▶ EXERCISE GOAL
Retype the material word for word.

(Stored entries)

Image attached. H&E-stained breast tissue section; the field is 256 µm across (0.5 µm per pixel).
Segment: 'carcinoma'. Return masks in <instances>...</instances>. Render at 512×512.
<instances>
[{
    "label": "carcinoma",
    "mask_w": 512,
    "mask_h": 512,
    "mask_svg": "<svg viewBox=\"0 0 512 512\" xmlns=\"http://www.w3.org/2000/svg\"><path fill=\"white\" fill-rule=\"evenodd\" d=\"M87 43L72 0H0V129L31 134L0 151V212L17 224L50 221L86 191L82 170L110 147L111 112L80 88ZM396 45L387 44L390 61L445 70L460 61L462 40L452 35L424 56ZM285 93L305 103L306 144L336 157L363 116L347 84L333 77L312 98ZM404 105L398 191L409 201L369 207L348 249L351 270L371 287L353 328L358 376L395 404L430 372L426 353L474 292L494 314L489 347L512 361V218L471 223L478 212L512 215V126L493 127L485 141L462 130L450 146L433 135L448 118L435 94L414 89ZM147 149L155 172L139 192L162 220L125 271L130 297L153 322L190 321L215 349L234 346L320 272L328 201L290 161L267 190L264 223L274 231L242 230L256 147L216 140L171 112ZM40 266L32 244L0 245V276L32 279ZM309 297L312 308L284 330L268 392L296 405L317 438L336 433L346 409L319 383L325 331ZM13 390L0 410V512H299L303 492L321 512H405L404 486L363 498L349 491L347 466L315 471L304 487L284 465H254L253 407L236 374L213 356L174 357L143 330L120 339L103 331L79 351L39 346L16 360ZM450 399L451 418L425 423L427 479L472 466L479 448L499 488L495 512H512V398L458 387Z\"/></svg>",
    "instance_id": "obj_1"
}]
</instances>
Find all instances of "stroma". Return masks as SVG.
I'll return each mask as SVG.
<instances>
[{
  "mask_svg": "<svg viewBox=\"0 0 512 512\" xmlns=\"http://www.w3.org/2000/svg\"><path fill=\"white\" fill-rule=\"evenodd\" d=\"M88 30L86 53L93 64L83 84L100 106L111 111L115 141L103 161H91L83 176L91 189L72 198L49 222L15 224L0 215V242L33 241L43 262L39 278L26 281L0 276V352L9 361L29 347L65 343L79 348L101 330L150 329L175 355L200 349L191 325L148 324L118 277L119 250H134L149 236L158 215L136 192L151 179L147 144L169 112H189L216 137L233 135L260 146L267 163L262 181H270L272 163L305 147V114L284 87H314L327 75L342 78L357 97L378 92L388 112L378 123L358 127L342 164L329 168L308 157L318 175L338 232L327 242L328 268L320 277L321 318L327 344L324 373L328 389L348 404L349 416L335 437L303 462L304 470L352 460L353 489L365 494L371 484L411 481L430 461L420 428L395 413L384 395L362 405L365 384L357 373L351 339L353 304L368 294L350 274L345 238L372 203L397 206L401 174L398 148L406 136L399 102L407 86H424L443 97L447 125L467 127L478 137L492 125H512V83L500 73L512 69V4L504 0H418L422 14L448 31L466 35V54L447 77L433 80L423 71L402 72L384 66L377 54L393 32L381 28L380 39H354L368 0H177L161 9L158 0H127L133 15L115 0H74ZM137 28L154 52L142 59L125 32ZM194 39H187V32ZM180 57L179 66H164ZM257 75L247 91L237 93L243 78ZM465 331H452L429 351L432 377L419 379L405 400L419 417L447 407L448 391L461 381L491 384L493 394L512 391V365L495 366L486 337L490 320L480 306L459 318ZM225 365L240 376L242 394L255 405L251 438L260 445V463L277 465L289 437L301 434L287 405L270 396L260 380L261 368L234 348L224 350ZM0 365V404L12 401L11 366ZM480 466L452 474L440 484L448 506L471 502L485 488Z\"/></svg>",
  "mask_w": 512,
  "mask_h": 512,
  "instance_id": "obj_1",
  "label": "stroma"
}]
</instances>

▶ TASK OUTPUT
Image attached. H&E-stained breast tissue section; the field is 256 µm across (0.5 µm per pixel).
Segment: 'carcinoma'. Return masks in <instances>...</instances>. Render at 512×512.
<instances>
[{
    "label": "carcinoma",
    "mask_w": 512,
    "mask_h": 512,
    "mask_svg": "<svg viewBox=\"0 0 512 512\" xmlns=\"http://www.w3.org/2000/svg\"><path fill=\"white\" fill-rule=\"evenodd\" d=\"M87 43L72 0H0V129L31 134L0 151V212L17 224L50 221L86 191L82 170L110 147L111 112L80 88ZM396 45L387 44L390 61L445 70L460 61L462 40L452 35L424 56ZM285 93L305 103L306 144L336 157L363 116L347 84L333 77L312 98ZM404 105L398 191L409 201L369 207L348 249L351 270L371 287L353 328L358 376L395 404L430 372L426 353L474 292L494 314L489 347L512 361V218L471 223L478 212L512 215V126L493 127L485 141L462 130L450 146L433 135L448 118L435 94L414 89ZM147 149L155 172L139 192L162 220L125 271L130 297L153 322L190 321L215 349L234 346L320 272L328 201L290 161L267 190L264 223L274 231L242 230L256 147L216 140L171 112ZM40 266L32 244L0 245V276L32 279ZM309 297L312 308L284 330L268 392L296 405L317 438L336 433L346 409L319 383L325 331ZM13 390L0 410V512H299L303 492L321 512H405L404 486L363 498L349 491L347 466L315 471L304 487L284 465H254L253 407L236 374L213 356L174 357L143 330L120 339L103 331L79 351L39 346L16 360ZM450 399L451 418L425 423L427 479L472 466L479 448L499 488L495 512H512V398L458 387Z\"/></svg>",
    "instance_id": "obj_1"
}]
</instances>
Find all instances of "stroma". Return masks as SVG.
I'll return each mask as SVG.
<instances>
[{
  "mask_svg": "<svg viewBox=\"0 0 512 512\" xmlns=\"http://www.w3.org/2000/svg\"><path fill=\"white\" fill-rule=\"evenodd\" d=\"M88 30L86 53L93 64L83 84L100 106L111 111L115 141L103 161H91L83 176L91 189L72 198L49 222L15 224L0 215V242L33 241L43 262L39 278L26 281L0 276V352L9 361L29 347L65 343L79 348L101 330L150 329L175 355L200 349L191 325L148 324L118 277L119 250H134L149 236L158 215L136 192L151 179L147 144L169 112H189L216 137L233 135L260 146L267 163L262 181H270L272 163L305 147V114L284 87H314L327 75L342 78L357 97L378 92L388 112L378 123L358 127L342 164L329 168L308 157L318 175L338 232L327 242L328 268L320 277L321 318L327 344L324 373L328 389L348 404L349 416L335 437L303 462L304 470L352 460L353 489L365 494L371 484L411 481L430 461L420 428L395 413L384 395L362 405L365 384L357 373L351 339L353 304L368 294L350 274L345 238L372 203L397 206L401 174L398 148L406 136L399 102L407 86H424L443 97L447 125L467 127L478 137L492 125H512V83L500 73L512 69V4L504 0H418L422 14L448 31L466 35V54L447 77L433 80L423 71L402 72L384 66L377 54L393 32L381 28L380 39H354L368 0H177L161 9L158 0H127L133 15L115 0H74ZM137 28L154 52L142 59L125 32ZM194 39H187V32ZM180 57L179 66H164ZM257 75L247 91L237 93L243 78ZM465 331H452L429 351L432 377L419 379L405 400L419 417L447 407L448 391L461 381L491 384L493 394L512 391V365L495 366L486 337L490 320L480 306L459 318ZM225 365L240 376L242 394L255 405L251 438L260 445V463L277 465L289 437L301 434L287 405L270 396L260 380L261 368L234 348L224 350ZM0 365V404L12 401L11 366ZM480 466L452 474L440 484L448 506L471 502L485 488Z\"/></svg>",
  "mask_w": 512,
  "mask_h": 512,
  "instance_id": "obj_1",
  "label": "stroma"
}]
</instances>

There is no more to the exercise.